BRIEF:
The stretch wanted below opens at the line containing "C3: none -> 2.2nF (SEL0, Y6)" and closes at the line containing "C8: none -> 1uF (-15V, N004)". Please return it exactly, with no other lines.

[Start of section]

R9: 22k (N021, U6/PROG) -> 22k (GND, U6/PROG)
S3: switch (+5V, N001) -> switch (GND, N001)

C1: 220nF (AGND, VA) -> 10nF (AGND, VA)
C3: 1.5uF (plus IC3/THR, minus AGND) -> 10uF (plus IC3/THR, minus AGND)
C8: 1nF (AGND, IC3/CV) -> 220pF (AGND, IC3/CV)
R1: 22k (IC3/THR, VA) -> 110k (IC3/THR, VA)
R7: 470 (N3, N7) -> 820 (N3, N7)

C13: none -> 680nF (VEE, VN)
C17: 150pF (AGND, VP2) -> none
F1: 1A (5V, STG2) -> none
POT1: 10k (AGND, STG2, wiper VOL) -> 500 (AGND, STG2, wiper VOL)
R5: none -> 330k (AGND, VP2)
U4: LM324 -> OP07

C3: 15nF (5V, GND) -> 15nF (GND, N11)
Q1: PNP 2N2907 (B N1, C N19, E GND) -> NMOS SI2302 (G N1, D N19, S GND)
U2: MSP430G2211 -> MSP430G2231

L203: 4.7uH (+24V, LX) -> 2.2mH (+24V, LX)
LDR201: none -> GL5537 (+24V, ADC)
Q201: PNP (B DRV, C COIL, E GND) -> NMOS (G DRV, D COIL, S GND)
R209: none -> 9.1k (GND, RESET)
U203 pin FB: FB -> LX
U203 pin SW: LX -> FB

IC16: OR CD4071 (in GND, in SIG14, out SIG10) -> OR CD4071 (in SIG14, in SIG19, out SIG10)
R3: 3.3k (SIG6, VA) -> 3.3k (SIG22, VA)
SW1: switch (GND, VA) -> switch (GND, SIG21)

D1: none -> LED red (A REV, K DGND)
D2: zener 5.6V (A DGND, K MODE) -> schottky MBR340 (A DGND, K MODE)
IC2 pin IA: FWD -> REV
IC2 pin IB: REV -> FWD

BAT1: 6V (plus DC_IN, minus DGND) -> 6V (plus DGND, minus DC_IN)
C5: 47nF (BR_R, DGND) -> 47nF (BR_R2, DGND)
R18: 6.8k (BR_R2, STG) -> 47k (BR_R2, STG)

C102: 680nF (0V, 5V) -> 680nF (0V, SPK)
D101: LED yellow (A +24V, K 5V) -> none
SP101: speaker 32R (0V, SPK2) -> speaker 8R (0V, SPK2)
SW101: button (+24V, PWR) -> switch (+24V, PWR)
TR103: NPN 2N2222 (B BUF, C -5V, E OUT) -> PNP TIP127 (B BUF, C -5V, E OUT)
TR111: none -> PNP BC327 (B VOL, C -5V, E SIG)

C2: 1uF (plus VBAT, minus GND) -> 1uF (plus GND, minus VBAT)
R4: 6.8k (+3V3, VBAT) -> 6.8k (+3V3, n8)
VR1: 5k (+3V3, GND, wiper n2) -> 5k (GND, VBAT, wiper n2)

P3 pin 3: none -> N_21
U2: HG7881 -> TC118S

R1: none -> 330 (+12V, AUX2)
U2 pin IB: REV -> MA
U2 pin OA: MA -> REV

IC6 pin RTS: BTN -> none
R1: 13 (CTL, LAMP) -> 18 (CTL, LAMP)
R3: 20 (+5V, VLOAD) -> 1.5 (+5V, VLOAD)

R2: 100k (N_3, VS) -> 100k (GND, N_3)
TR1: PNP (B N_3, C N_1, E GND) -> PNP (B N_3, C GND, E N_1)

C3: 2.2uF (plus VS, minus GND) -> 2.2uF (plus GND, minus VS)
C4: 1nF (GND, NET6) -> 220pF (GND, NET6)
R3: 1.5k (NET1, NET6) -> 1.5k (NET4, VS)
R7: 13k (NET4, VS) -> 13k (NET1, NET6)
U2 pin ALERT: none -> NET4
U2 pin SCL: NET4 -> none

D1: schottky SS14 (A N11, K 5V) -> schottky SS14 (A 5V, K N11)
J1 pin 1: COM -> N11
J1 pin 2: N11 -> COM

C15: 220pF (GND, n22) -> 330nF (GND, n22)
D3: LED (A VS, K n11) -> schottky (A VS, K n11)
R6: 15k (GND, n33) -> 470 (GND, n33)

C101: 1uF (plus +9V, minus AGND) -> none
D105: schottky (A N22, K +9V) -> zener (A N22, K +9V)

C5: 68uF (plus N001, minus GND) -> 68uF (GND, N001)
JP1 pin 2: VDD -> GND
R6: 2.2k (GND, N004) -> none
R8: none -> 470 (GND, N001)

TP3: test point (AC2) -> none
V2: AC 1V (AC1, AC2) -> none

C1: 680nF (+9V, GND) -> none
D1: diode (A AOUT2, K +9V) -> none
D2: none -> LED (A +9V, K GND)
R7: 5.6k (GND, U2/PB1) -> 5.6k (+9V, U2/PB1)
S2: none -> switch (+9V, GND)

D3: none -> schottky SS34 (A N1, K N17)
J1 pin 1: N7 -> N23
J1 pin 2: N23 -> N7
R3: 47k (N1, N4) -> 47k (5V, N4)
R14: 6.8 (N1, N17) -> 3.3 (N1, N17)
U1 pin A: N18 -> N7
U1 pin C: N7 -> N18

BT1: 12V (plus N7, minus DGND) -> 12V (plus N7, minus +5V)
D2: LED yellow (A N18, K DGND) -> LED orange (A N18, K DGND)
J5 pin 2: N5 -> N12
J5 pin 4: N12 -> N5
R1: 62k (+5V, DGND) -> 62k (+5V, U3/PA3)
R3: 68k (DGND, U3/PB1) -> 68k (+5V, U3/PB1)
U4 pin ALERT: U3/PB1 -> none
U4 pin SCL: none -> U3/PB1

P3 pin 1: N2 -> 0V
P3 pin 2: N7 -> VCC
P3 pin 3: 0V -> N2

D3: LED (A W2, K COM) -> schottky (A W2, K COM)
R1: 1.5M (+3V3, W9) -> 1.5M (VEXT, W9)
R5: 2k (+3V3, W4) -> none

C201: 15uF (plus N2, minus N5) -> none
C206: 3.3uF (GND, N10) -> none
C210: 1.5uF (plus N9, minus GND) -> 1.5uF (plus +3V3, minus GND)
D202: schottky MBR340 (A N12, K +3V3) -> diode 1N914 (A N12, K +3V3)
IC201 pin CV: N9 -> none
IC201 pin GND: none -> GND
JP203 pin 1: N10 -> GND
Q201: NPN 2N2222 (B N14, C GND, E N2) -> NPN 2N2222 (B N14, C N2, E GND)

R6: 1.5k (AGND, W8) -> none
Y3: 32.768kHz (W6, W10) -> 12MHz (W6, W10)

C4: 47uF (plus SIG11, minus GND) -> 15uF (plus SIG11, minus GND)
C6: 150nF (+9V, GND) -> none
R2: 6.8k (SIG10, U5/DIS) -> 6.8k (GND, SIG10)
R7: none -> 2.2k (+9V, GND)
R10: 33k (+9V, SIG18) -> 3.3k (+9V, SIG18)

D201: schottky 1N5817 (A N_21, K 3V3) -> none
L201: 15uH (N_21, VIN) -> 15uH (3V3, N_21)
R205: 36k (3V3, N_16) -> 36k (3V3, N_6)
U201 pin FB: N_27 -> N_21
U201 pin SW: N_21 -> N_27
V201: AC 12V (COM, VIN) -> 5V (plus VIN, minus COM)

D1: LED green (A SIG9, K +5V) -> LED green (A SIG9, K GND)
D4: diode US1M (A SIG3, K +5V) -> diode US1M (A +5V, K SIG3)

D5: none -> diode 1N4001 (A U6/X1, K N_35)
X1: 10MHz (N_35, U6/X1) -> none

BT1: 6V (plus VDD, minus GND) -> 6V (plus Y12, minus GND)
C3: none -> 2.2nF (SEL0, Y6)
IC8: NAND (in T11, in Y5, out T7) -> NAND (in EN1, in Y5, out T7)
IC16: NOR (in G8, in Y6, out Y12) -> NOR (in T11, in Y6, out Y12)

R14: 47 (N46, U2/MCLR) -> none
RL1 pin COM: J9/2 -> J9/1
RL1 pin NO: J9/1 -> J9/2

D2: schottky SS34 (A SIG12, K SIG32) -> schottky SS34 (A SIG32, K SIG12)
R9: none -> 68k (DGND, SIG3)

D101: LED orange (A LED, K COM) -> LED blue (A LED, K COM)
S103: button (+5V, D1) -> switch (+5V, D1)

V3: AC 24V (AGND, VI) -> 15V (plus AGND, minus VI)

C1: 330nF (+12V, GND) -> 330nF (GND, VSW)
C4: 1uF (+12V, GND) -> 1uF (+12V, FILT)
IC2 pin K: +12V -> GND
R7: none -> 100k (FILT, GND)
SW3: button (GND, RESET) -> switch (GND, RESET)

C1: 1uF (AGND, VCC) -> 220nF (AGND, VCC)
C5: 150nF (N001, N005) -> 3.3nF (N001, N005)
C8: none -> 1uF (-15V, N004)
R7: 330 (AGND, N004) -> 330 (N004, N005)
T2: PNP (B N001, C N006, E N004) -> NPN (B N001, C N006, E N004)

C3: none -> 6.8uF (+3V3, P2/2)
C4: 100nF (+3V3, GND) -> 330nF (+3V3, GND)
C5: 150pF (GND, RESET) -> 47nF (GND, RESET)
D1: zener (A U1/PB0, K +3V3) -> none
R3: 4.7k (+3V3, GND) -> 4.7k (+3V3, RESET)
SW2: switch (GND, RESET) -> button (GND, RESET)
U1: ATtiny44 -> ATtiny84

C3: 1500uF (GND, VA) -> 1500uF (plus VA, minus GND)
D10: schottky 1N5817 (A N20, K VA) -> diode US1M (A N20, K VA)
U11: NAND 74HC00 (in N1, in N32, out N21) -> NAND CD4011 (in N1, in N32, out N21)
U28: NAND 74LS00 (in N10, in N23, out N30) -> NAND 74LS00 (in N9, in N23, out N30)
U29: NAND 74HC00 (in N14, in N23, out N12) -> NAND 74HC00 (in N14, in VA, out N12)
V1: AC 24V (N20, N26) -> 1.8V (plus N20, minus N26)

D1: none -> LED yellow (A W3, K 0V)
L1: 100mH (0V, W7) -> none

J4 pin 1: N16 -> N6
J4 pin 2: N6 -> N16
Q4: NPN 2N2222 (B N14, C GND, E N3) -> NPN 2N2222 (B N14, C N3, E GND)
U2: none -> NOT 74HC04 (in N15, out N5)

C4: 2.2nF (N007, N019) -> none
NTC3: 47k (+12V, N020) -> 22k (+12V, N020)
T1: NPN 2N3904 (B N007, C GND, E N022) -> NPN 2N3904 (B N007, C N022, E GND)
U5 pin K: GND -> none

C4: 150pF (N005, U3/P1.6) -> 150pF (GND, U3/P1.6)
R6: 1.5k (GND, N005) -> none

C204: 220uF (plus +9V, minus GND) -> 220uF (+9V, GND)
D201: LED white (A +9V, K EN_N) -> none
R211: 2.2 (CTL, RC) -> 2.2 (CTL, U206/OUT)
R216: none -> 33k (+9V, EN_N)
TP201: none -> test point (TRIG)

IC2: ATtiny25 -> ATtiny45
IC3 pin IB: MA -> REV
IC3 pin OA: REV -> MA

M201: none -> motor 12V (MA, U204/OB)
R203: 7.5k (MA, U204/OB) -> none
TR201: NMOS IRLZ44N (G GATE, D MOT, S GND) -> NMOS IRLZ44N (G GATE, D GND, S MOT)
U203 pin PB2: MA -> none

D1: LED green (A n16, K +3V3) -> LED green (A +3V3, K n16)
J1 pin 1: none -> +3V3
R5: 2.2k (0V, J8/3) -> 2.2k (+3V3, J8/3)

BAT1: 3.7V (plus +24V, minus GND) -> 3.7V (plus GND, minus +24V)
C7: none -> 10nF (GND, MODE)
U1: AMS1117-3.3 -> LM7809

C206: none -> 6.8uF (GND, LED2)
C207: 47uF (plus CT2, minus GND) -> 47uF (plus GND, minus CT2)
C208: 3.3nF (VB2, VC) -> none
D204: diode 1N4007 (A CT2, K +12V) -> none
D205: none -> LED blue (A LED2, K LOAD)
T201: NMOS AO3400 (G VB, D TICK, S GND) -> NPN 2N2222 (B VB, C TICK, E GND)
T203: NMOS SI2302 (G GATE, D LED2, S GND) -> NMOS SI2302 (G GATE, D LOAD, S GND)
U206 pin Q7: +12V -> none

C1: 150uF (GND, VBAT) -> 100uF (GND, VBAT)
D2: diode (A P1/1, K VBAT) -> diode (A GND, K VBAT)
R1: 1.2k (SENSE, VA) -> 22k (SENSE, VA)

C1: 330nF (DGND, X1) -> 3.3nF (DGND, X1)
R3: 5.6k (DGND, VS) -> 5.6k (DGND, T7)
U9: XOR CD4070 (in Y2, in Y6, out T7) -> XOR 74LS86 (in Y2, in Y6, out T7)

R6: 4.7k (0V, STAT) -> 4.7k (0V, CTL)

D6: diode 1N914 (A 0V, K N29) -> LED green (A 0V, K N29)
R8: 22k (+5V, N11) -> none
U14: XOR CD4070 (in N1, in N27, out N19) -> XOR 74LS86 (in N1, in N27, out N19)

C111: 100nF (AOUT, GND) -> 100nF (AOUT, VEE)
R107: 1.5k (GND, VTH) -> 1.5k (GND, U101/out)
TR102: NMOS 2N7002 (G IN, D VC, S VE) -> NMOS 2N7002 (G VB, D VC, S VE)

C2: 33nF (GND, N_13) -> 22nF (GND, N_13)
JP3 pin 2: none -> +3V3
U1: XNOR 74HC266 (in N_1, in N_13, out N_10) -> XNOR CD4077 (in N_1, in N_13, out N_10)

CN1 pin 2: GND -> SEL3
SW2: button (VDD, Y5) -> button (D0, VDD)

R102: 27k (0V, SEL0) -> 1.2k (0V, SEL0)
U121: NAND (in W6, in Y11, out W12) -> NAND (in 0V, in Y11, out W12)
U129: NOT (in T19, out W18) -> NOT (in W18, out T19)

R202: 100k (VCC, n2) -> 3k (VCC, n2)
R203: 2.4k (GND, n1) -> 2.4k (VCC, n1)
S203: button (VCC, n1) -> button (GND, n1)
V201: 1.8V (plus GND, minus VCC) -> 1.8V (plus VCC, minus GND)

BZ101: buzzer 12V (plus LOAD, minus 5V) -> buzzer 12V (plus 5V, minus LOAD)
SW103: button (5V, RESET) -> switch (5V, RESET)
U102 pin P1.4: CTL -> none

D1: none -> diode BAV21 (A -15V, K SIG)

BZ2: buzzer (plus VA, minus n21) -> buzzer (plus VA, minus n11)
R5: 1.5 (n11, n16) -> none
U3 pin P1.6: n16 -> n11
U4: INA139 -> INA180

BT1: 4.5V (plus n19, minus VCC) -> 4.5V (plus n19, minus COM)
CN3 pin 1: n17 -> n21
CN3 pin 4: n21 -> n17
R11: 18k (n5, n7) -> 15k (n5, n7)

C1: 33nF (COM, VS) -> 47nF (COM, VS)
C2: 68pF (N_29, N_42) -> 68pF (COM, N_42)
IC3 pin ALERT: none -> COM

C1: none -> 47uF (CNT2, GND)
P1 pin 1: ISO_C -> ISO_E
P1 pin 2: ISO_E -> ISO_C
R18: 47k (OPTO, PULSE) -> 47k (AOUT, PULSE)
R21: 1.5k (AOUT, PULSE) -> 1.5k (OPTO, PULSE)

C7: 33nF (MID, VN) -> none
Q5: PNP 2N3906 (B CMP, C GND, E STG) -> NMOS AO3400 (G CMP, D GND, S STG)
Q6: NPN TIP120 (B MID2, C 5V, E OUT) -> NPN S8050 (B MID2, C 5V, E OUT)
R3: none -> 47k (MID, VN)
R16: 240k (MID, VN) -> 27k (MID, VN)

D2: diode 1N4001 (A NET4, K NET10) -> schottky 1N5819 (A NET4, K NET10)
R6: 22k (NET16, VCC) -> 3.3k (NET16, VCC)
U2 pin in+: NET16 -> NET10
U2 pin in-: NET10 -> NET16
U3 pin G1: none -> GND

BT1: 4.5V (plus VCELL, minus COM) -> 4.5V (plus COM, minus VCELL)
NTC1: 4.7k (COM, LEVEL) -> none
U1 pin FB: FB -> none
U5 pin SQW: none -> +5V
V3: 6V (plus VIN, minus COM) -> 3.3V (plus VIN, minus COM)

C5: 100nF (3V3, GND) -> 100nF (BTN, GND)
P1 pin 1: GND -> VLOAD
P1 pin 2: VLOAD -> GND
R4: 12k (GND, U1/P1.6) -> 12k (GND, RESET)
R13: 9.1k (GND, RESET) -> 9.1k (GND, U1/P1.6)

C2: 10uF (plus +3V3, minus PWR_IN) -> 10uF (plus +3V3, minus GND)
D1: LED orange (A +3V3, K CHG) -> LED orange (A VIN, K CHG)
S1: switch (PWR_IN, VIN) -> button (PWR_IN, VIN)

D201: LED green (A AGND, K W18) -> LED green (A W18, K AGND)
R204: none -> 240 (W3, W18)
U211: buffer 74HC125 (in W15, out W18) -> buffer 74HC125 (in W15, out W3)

[End of section]

OUTPUT BELOW:
C3: none -> 2.2nF (SEL0, Y6)
IC8: NAND (in T11, in Y5, out T7) -> NAND (in EN1, in Y5, out T7)
IC16: NOR (in G8, in Y6, out Y12) -> NOR (in T11, in Y6, out Y12)

R14: 47 (N46, U2/MCLR) -> none
RL1 pin COM: J9/2 -> J9/1
RL1 pin NO: J9/1 -> J9/2

D2: schottky SS34 (A SIG12, K SIG32) -> schottky SS34 (A SIG32, K SIG12)
R9: none -> 68k (DGND, SIG3)

D101: LED orange (A LED, K COM) -> LED blue (A LED, K COM)
S103: button (+5V, D1) -> switch (+5V, D1)

V3: AC 24V (AGND, VI) -> 15V (plus AGND, minus VI)

C1: 330nF (+12V, GND) -> 330nF (GND, VSW)
C4: 1uF (+12V, GND) -> 1uF (+12V, FILT)
IC2 pin K: +12V -> GND
R7: none -> 100k (FILT, GND)
SW3: button (GND, RESET) -> switch (GND, RESET)

C1: 1uF (AGND, VCC) -> 220nF (AGND, VCC)
C5: 150nF (N001, N005) -> 3.3nF (N001, N005)
C8: none -> 1uF (-15V, N004)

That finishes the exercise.